## Exercise requirements:
Print all of the data exactly.
─── Raw data
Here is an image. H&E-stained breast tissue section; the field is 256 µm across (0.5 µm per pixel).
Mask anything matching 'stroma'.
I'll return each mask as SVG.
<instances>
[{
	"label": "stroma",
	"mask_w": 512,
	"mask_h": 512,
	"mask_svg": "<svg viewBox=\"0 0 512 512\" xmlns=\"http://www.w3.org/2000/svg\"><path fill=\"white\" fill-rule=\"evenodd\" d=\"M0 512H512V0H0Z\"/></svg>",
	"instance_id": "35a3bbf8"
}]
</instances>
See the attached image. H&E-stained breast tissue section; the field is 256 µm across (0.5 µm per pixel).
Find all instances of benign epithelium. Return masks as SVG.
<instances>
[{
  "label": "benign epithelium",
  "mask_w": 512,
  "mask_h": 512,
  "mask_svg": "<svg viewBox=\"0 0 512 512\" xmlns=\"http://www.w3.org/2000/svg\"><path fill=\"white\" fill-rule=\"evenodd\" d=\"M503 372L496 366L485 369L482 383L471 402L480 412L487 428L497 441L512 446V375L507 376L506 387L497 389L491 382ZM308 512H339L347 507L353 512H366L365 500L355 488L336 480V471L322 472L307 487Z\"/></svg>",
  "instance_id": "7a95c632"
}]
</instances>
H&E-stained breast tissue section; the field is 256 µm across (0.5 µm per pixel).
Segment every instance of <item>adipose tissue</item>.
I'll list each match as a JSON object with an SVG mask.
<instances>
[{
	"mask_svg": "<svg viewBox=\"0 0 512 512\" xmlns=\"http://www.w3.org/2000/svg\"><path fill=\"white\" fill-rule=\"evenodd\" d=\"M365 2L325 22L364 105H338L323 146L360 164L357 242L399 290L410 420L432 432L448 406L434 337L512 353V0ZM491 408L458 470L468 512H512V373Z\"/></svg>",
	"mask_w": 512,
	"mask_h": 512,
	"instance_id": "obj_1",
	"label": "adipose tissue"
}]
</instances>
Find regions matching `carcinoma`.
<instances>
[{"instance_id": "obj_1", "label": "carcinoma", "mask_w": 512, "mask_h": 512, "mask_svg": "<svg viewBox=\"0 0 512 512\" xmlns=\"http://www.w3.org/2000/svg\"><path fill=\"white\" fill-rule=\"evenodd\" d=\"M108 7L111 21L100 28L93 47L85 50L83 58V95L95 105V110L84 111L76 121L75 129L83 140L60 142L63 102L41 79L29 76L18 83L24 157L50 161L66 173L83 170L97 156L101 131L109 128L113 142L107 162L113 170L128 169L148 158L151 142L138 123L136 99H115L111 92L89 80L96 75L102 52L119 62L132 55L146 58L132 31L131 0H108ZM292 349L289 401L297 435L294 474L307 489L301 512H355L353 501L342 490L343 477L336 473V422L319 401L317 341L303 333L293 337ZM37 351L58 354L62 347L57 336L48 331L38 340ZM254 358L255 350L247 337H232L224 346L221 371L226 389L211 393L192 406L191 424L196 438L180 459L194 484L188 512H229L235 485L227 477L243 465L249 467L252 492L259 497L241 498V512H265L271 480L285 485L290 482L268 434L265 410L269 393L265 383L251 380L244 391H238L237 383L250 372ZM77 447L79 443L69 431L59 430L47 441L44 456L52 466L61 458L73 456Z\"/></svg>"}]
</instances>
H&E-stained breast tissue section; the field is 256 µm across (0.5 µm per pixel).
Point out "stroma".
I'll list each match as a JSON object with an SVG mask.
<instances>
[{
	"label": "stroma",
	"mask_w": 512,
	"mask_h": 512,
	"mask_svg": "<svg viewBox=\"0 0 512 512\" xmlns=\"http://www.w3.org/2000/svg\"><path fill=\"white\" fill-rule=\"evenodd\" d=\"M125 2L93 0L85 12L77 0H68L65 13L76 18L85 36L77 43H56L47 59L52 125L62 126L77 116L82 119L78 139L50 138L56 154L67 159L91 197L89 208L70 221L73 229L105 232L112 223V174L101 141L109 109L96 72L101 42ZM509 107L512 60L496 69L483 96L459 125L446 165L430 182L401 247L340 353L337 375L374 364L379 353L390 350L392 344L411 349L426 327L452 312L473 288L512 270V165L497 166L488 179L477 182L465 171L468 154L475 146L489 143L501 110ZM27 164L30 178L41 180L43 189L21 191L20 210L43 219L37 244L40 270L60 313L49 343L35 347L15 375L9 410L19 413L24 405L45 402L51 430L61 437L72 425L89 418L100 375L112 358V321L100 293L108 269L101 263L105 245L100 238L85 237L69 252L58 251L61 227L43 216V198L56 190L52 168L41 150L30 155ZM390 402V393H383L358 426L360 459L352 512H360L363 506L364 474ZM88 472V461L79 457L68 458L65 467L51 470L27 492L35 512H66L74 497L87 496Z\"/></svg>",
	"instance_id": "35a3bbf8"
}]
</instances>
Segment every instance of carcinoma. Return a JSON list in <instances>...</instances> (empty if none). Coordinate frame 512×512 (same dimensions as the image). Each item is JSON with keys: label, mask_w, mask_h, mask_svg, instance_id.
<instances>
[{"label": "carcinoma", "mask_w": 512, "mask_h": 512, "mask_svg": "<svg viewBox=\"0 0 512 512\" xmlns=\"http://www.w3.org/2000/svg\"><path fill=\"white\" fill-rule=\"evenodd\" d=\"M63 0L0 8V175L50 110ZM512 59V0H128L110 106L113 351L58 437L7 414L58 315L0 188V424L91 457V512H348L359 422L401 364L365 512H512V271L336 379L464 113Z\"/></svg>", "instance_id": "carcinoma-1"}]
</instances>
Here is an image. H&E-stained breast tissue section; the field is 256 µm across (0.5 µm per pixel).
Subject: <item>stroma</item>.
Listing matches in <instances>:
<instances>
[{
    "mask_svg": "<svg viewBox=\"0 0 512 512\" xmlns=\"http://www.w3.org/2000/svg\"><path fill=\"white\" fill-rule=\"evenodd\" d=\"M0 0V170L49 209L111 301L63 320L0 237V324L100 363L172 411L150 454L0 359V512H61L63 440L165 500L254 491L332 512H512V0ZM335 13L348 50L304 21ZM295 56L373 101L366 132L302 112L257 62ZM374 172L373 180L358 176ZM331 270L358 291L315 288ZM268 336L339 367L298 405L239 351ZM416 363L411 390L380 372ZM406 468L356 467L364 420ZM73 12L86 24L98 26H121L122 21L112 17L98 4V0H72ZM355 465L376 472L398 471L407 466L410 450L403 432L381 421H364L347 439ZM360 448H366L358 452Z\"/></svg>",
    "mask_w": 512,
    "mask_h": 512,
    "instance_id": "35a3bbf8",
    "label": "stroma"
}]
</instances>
──────
## Output of the exercise:
Here is an image. H&E-stained breast tissue section; the field is 256 µm across (0.5 µm per pixel).
Mask anything matching 'stroma'.
I'll return each mask as SVG.
<instances>
[{
	"label": "stroma",
	"mask_w": 512,
	"mask_h": 512,
	"mask_svg": "<svg viewBox=\"0 0 512 512\" xmlns=\"http://www.w3.org/2000/svg\"><path fill=\"white\" fill-rule=\"evenodd\" d=\"M0 512H512V0H0Z\"/></svg>",
	"instance_id": "35a3bbf8"
}]
</instances>
See the attached image. H&E-stained breast tissue section; the field is 256 µm across (0.5 µm per pixel).
Find all instances of benign epithelium. Return masks as SVG.
<instances>
[{
  "label": "benign epithelium",
  "mask_w": 512,
  "mask_h": 512,
  "mask_svg": "<svg viewBox=\"0 0 512 512\" xmlns=\"http://www.w3.org/2000/svg\"><path fill=\"white\" fill-rule=\"evenodd\" d=\"M503 372L496 366L485 369L482 383L471 402L480 412L487 428L497 441L512 446V375L507 376L506 387L497 389L491 382ZM308 512H339L347 507L353 512H366L365 500L355 488L336 480V471L322 472L307 487Z\"/></svg>",
  "instance_id": "7a95c632"
}]
</instances>
H&E-stained breast tissue section; the field is 256 µm across (0.5 µm per pixel).
Segment every instance of <item>adipose tissue</item>.
I'll list each match as a JSON object with an SVG mask.
<instances>
[{
	"mask_svg": "<svg viewBox=\"0 0 512 512\" xmlns=\"http://www.w3.org/2000/svg\"><path fill=\"white\" fill-rule=\"evenodd\" d=\"M365 2L325 22L364 105H338L323 146L360 164L357 242L399 290L410 420L432 432L448 406L434 337L512 353V0ZM491 408L458 470L468 512H512V373Z\"/></svg>",
	"mask_w": 512,
	"mask_h": 512,
	"instance_id": "obj_1",
	"label": "adipose tissue"
}]
</instances>
Find regions matching `carcinoma`.
<instances>
[{"instance_id": "obj_1", "label": "carcinoma", "mask_w": 512, "mask_h": 512, "mask_svg": "<svg viewBox=\"0 0 512 512\" xmlns=\"http://www.w3.org/2000/svg\"><path fill=\"white\" fill-rule=\"evenodd\" d=\"M108 7L111 21L100 28L93 47L85 50L83 58V95L95 105V110L84 111L76 121L75 129L83 140L60 142L63 102L41 79L29 76L18 83L24 157L50 161L66 173L83 170L97 156L101 131L109 128L113 142L107 162L113 170L128 169L148 158L151 142L138 123L136 99H115L111 92L89 80L96 75L102 52L119 62L132 55L146 58L132 31L131 0H108ZM292 349L289 401L297 435L294 474L307 489L301 512H355L353 501L342 490L343 477L336 473V422L319 401L317 341L303 333L293 337ZM37 351L58 354L62 347L57 336L48 331L38 340ZM254 358L255 350L247 337H232L224 346L221 371L226 389L211 393L192 406L191 424L196 438L180 459L194 484L188 512H229L235 485L227 477L243 465L249 467L252 492L259 497L241 498V512H265L271 480L285 485L290 482L268 434L265 410L269 393L265 383L251 380L244 391H238L237 383L250 372ZM77 447L79 443L69 431L59 430L47 441L44 456L52 466L61 458L73 456Z\"/></svg>"}]
</instances>
H&E-stained breast tissue section; the field is 256 µm across (0.5 µm per pixel).
Point out "stroma".
I'll list each match as a JSON object with an SVG mask.
<instances>
[{
	"label": "stroma",
	"mask_w": 512,
	"mask_h": 512,
	"mask_svg": "<svg viewBox=\"0 0 512 512\" xmlns=\"http://www.w3.org/2000/svg\"><path fill=\"white\" fill-rule=\"evenodd\" d=\"M125 2L93 0L85 12L77 0H68L65 13L76 18L85 36L77 43H56L47 59L52 125L62 126L77 116L82 119L78 139L50 138L56 154L67 159L91 197L89 208L70 221L73 229L105 232L112 223V174L101 141L109 109L96 72L101 42ZM509 107L512 60L496 69L483 96L459 125L446 165L430 182L401 247L340 353L337 375L374 364L379 353L390 350L392 344L411 349L426 327L452 312L473 288L512 270V165L497 166L488 179L477 182L465 171L468 154L475 146L489 143L501 110ZM27 164L30 178L41 180L43 189L21 191L20 210L43 219L37 244L40 270L60 313L49 343L35 347L15 375L9 410L19 413L24 405L45 402L51 430L61 437L72 425L89 418L100 375L112 358V321L100 293L108 269L101 263L105 245L100 238L85 237L69 252L58 251L61 227L43 216V198L56 190L52 168L41 150L30 155ZM390 402V393H383L358 426L360 459L352 512H360L363 506L364 474ZM88 472V461L79 457L68 458L65 467L51 470L27 492L35 512H66L74 497L87 496Z\"/></svg>",
	"instance_id": "35a3bbf8"
}]
</instances>
Segment every instance of carcinoma. Return a JSON list in <instances>...</instances> (empty if none). Coordinate frame 512×512 (same dimensions as the image). Each item is JSON with keys: label, mask_w, mask_h, mask_svg, instance_id.
<instances>
[{"label": "carcinoma", "mask_w": 512, "mask_h": 512, "mask_svg": "<svg viewBox=\"0 0 512 512\" xmlns=\"http://www.w3.org/2000/svg\"><path fill=\"white\" fill-rule=\"evenodd\" d=\"M63 0L0 8V175L50 110ZM512 59V0H128L110 106L113 351L58 437L7 414L58 315L0 188V424L91 457V512H348L359 422L401 364L365 512H512V271L336 379L464 113Z\"/></svg>", "instance_id": "carcinoma-1"}]
</instances>
Here is an image. H&E-stained breast tissue section; the field is 256 µm across (0.5 µm per pixel).
Subject: <item>stroma</item>.
Listing matches in <instances>:
<instances>
[{
    "mask_svg": "<svg viewBox=\"0 0 512 512\" xmlns=\"http://www.w3.org/2000/svg\"><path fill=\"white\" fill-rule=\"evenodd\" d=\"M0 0V170L49 209L111 301L63 320L0 237V324L100 363L172 411L150 454L0 359V512H61L63 440L165 500L254 491L332 512H512V0ZM335 13L348 50L304 21ZM295 56L373 101L366 132L302 112L257 62ZM374 172L373 180L358 176ZM331 270L358 291L315 288ZM268 336L339 367L298 405L239 351ZM416 363L411 390L380 372ZM406 468L356 467L364 420ZM73 12L86 24L98 26H121L122 21L112 17L98 4V0H72ZM355 465L376 472L398 471L407 466L410 450L403 432L381 421H364L347 439ZM360 448H366L358 452Z\"/></svg>",
    "mask_w": 512,
    "mask_h": 512,
    "instance_id": "35a3bbf8",
    "label": "stroma"
}]
</instances>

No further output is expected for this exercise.